* Start Input material *

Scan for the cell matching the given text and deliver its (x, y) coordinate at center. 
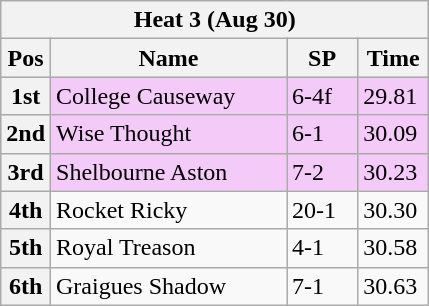
30.23 (394, 172)
Pos (26, 58)
Wise Thought (169, 134)
Rocket Ricky (169, 210)
1st (26, 96)
SP (322, 58)
College Causeway (169, 96)
Shelbourne Aston (169, 172)
30.09 (394, 134)
Name (169, 58)
7-1 (322, 286)
30.58 (394, 248)
30.63 (394, 286)
2nd (26, 134)
6-1 (322, 134)
30.30 (394, 210)
5th (26, 248)
Time (394, 58)
3rd (26, 172)
29.81 (394, 96)
6-4f (322, 96)
4-1 (322, 248)
Royal Treason (169, 248)
4th (26, 210)
7-2 (322, 172)
6th (26, 286)
20-1 (322, 210)
Heat 3 (Aug 30) (215, 20)
Graigues Shadow (169, 286)
Locate the cell with the specified text and output its (x, y) center coordinate. 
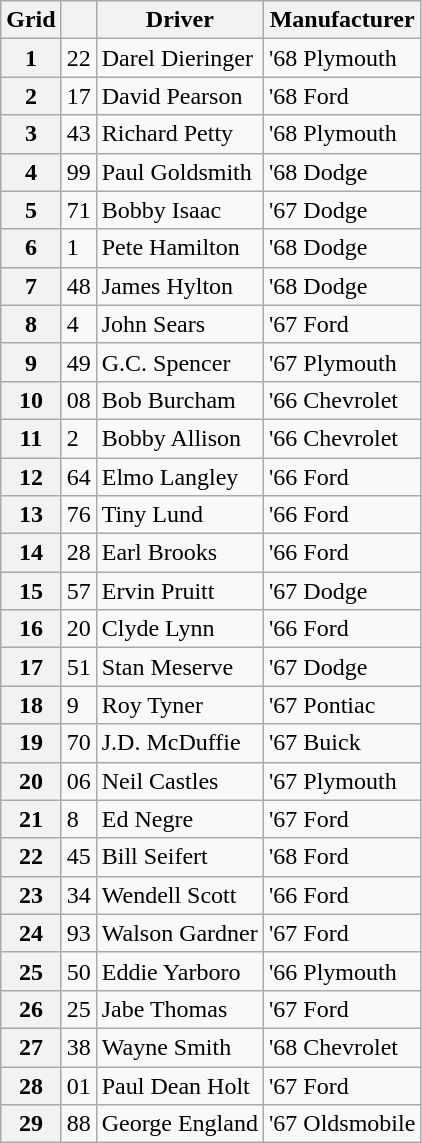
Elmo Langley (180, 477)
57 (78, 591)
Wayne Smith (180, 1047)
50 (78, 971)
01 (78, 1085)
Stan Meserve (180, 667)
19 (31, 743)
45 (78, 857)
Darel Dieringer (180, 58)
88 (78, 1124)
David Pearson (180, 96)
10 (31, 400)
Jabe Thomas (180, 1009)
Bobby Allison (180, 438)
13 (31, 515)
11 (31, 438)
Ervin Pruitt (180, 591)
24 (31, 933)
49 (78, 362)
George England (180, 1124)
70 (78, 743)
John Sears (180, 324)
5 (31, 210)
Tiny Lund (180, 515)
23 (31, 895)
Driver (180, 20)
Walson Gardner (180, 933)
Wendell Scott (180, 895)
'67 Pontiac (342, 705)
Manufacturer (342, 20)
71 (78, 210)
Eddie Yarboro (180, 971)
Bill Seifert (180, 857)
Ed Negre (180, 819)
15 (31, 591)
43 (78, 134)
'68 Chevrolet (342, 1047)
48 (78, 286)
27 (31, 1047)
7 (31, 286)
Roy Tyner (180, 705)
Paul Dean Holt (180, 1085)
6 (31, 248)
J.D. McDuffie (180, 743)
14 (31, 553)
3 (31, 134)
38 (78, 1047)
Earl Brooks (180, 553)
64 (78, 477)
21 (31, 819)
'67 Oldsmobile (342, 1124)
93 (78, 933)
76 (78, 515)
51 (78, 667)
G.C. Spencer (180, 362)
18 (31, 705)
'67 Buick (342, 743)
Pete Hamilton (180, 248)
12 (31, 477)
'66 Plymouth (342, 971)
Clyde Lynn (180, 629)
99 (78, 172)
08 (78, 400)
Richard Petty (180, 134)
06 (78, 781)
Bob Burcham (180, 400)
34 (78, 895)
Bobby Isaac (180, 210)
Grid (31, 20)
26 (31, 1009)
16 (31, 629)
29 (31, 1124)
Neil Castles (180, 781)
Paul Goldsmith (180, 172)
James Hylton (180, 286)
Return (X, Y) of the center of cell containing provided text 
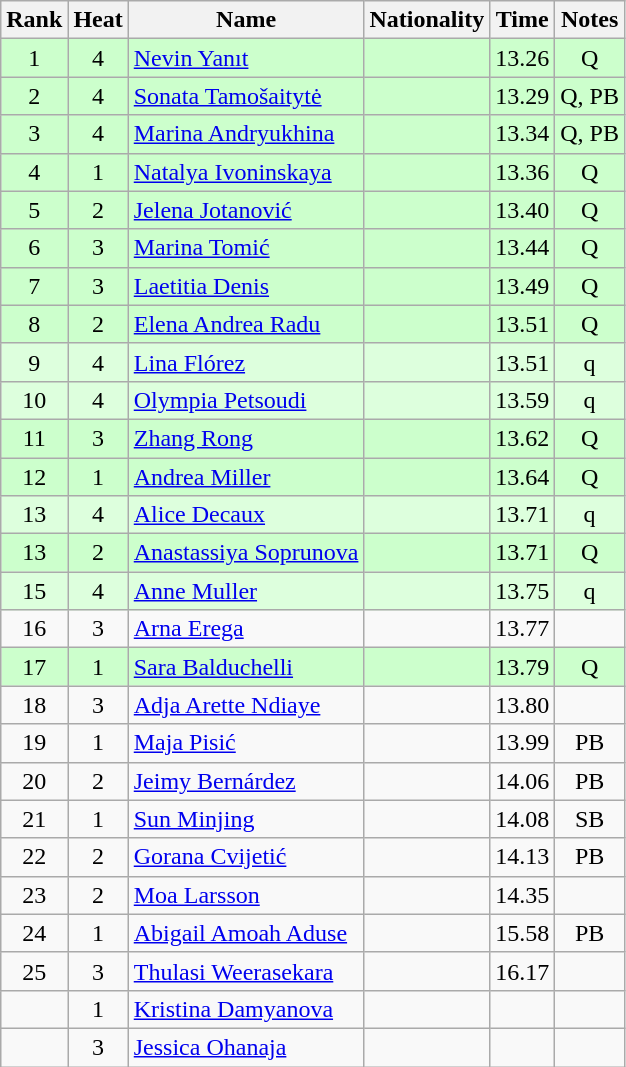
17 (34, 667)
Olympia Petsoudi (246, 400)
Thulasi Weerasekara (246, 971)
Sonata Tamošaitytė (246, 96)
Gorana Cvijetić (246, 857)
18 (34, 705)
Notes (590, 20)
Maja Pisić (246, 743)
8 (34, 324)
13.59 (522, 400)
21 (34, 819)
13.99 (522, 743)
15 (34, 591)
13.34 (522, 134)
Name (246, 20)
13.64 (522, 477)
Laetitia Denis (246, 286)
Arna Erega (246, 629)
15.58 (522, 933)
Abigail Amoah Aduse (246, 933)
9 (34, 362)
16 (34, 629)
Nationality (427, 20)
13.36 (522, 172)
16.17 (522, 971)
Time (522, 20)
SB (590, 819)
7 (34, 286)
13.62 (522, 438)
23 (34, 895)
12 (34, 477)
Moa Larsson (246, 895)
13.79 (522, 667)
19 (34, 743)
13.77 (522, 629)
Marina Tomić (246, 248)
Rank (34, 20)
Natalya Ivoninskaya (246, 172)
Adja Arette Ndiaye (246, 705)
13.75 (522, 591)
Anastassiya Soprunova (246, 553)
Jeimy Bernárdez (246, 781)
Marina Andryukhina (246, 134)
13.40 (522, 210)
14.08 (522, 819)
Zhang Rong (246, 438)
Jelena Jotanović (246, 210)
25 (34, 971)
Jessica Ohanaja (246, 1047)
Anne Muller (246, 591)
Andrea Miller (246, 477)
20 (34, 781)
Heat (98, 20)
Kristina Damyanova (246, 1009)
14.35 (522, 895)
10 (34, 400)
24 (34, 933)
6 (34, 248)
Sun Minjing (246, 819)
Lina Flórez (246, 362)
14.06 (522, 781)
14.13 (522, 857)
5 (34, 210)
Nevin Yanıt (246, 58)
13.44 (522, 248)
13.26 (522, 58)
Sara Balduchelli (246, 667)
13.29 (522, 96)
11 (34, 438)
13.80 (522, 705)
Elena Andrea Radu (246, 324)
Alice Decaux (246, 515)
22 (34, 857)
13.49 (522, 286)
Return the (x, y) coordinate for the center point of the cell that contains the specified text.  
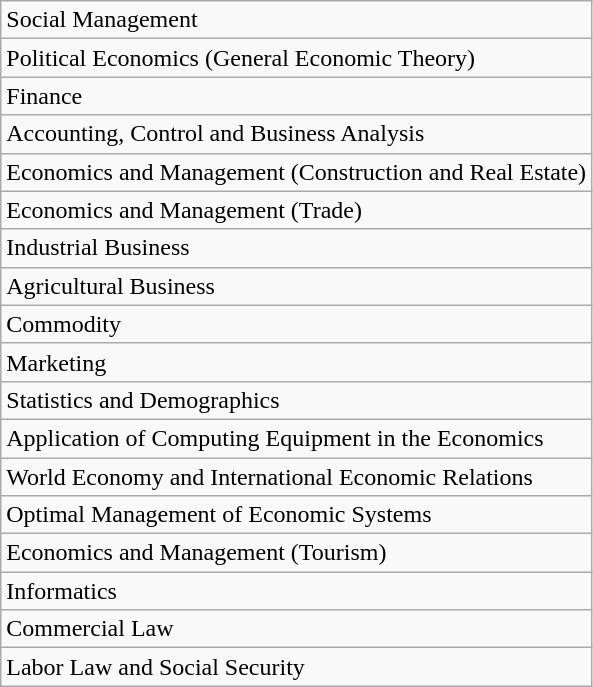
Marketing (296, 362)
Informatics (296, 591)
Commercial Law (296, 629)
Optimal Management of Economic Systems (296, 515)
World Economy and International Economic Relations (296, 477)
Political Economics (General Economic Theory) (296, 58)
Economics and Management (Trade) (296, 210)
Statistics and Demographics (296, 400)
Finance (296, 96)
Economics and Management (Tourism) (296, 553)
Agricultural Business (296, 286)
Application of Computing Equipment in the Economics (296, 438)
Economics and Management (Construction and Real Estate) (296, 172)
Social Management (296, 20)
Accounting, Control and Business Analysis (296, 134)
Commodity (296, 324)
Industrial Business (296, 248)
Labor Law and Social Security (296, 667)
Output the (X, Y) coordinate of the center of the cell containing the given text.  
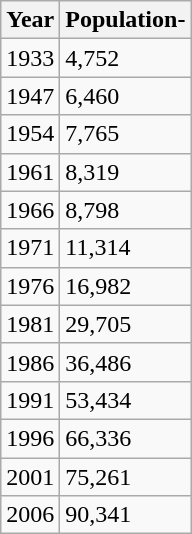
Year (30, 20)
53,434 (126, 400)
1986 (30, 362)
2006 (30, 515)
1954 (30, 134)
1966 (30, 210)
1991 (30, 400)
6,460 (126, 96)
1933 (30, 58)
4,752 (126, 58)
66,336 (126, 438)
16,982 (126, 286)
8,319 (126, 172)
7,765 (126, 134)
1976 (30, 286)
1996 (30, 438)
Population- (126, 20)
2001 (30, 477)
1947 (30, 96)
29,705 (126, 324)
1981 (30, 324)
11,314 (126, 248)
90,341 (126, 515)
75,261 (126, 477)
1971 (30, 248)
8,798 (126, 210)
1961 (30, 172)
36,486 (126, 362)
Return [x, y] of the center of cell containing provided text 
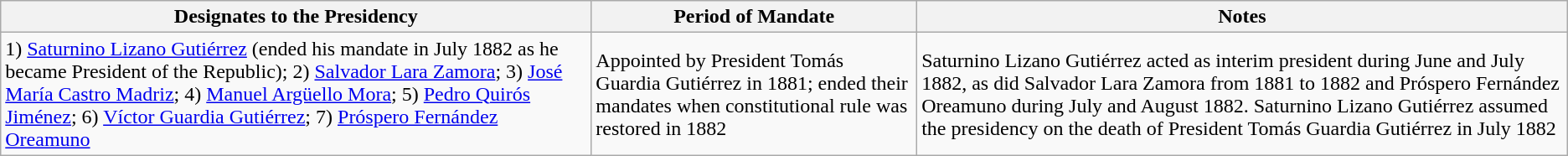
Notes [1243, 17]
Period of Mandate [754, 17]
Designates to the Presidency [297, 17]
Appointed by President Tomás Guardia Gutiérrez in 1881; ended their mandates when constitutional rule was restored in 1882 [754, 94]
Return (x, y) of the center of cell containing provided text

* End Input material *

(Problem to solve): List every line in the data above that contains the string "containing". Matches must have the same uppercase and lowercase letters.

(Task answer):
Return (X, Y) of the center of cell containing provided text 
Output the (X, Y) coordinate of the center of the cell containing the given text.  
Return [x, y] of the center of cell containing provided text 
Return (x, y) of the center of cell containing provided text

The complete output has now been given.